┌─ Data under study
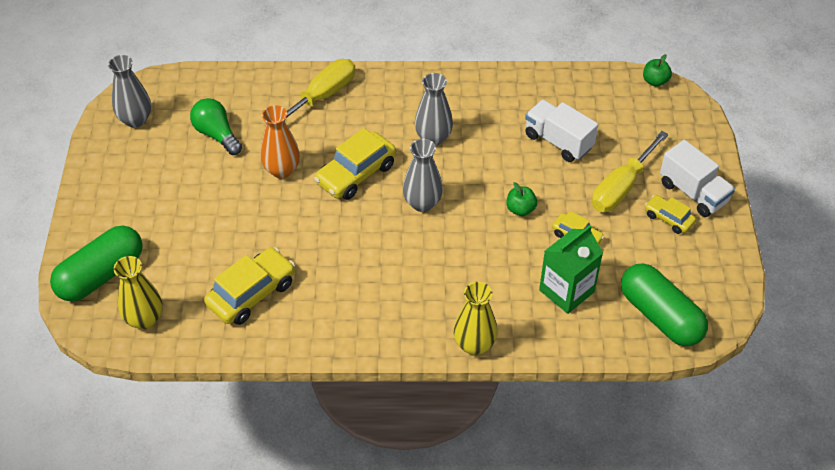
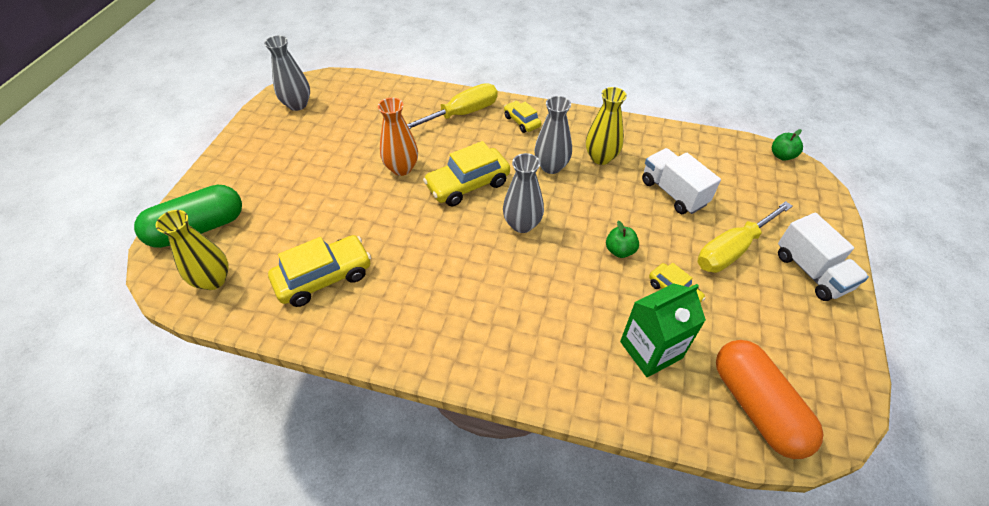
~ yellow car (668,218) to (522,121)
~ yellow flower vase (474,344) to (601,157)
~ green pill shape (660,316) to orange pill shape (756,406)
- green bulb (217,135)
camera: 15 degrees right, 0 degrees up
└─
* Exercise details
Begin with the line that contains "pill shape (756,406)" and quote each line after it exactly, stopping after the last line of the data.

* Task result
~ green pill shape (660,316) to orange pill shape (756,406)
- green bulb (217,135)
camera: 15 degrees right, 0 degrees up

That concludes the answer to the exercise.